> **Exercise brief**: Everything in the entries below must be output exactly, apart from the pictures.

:: Information shown ::

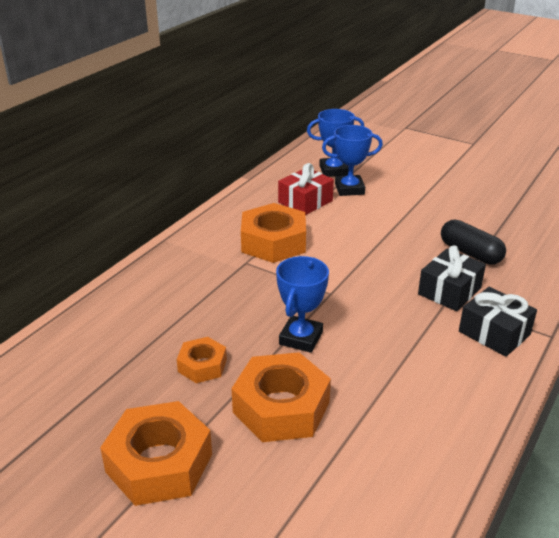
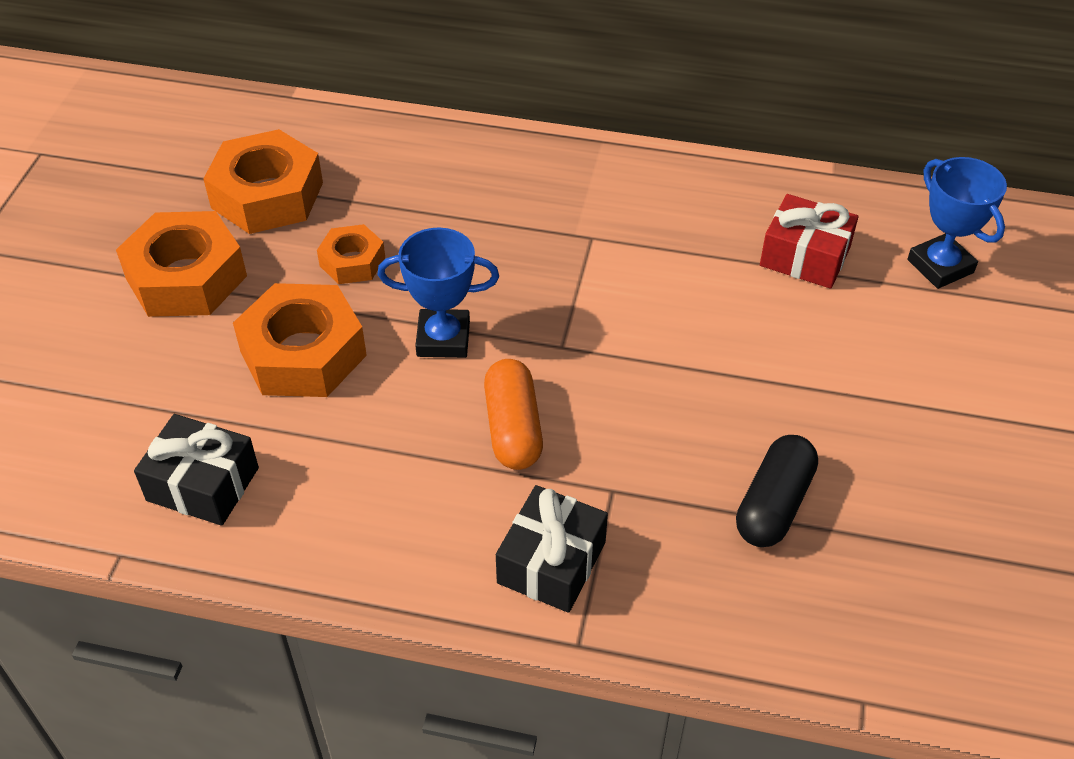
camera: 70 degrees right, 15 degrees up
(273, 242) = (660, 251): orange nut -> orange nut (267, 195)
(349, 189) = (887, 301): blue trophy -> none
(389, 325) = (513, 428): none -> orange capsule
(449, 291) = (639, 489): black gift -> black gift (203, 484)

:::

> **Exercise answer**:
camera: 70 degrees right, 15 degrees up
(273, 242) = (660, 251): orange nut -> orange nut (267, 195)
(349, 189) = (887, 301): blue trophy -> none
(389, 325) = (513, 428): none -> orange capsule
(449, 291) = (639, 489): black gift -> black gift (203, 484)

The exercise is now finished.